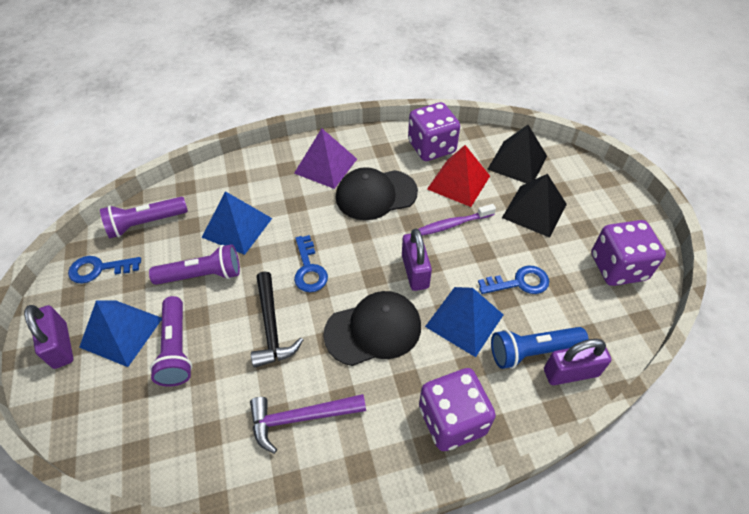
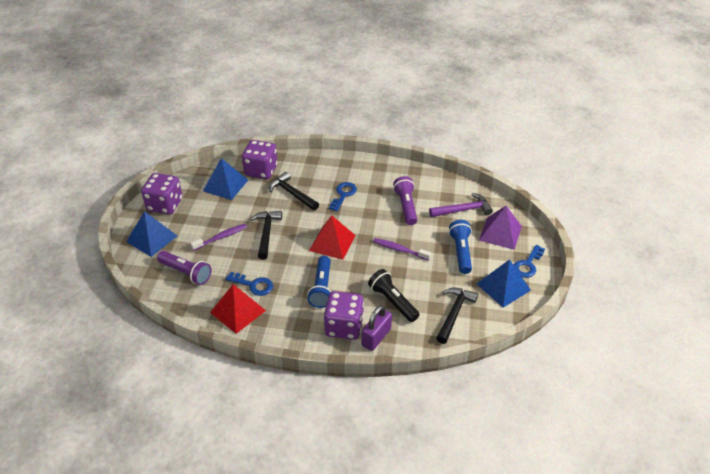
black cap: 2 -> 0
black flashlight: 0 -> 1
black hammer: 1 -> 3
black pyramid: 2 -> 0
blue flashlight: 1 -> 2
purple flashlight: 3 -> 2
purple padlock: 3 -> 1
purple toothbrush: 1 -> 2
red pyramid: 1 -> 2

####################

### What this task involves
Your task is to retype all the entries exactly and leave out any pictures.

### Exercise solution
black cap: 2 -> 0
black flashlight: 0 -> 1
black hammer: 1 -> 3
black pyramid: 2 -> 0
blue flashlight: 1 -> 2
purple flashlight: 3 -> 2
purple padlock: 3 -> 1
purple toothbrush: 1 -> 2
red pyramid: 1 -> 2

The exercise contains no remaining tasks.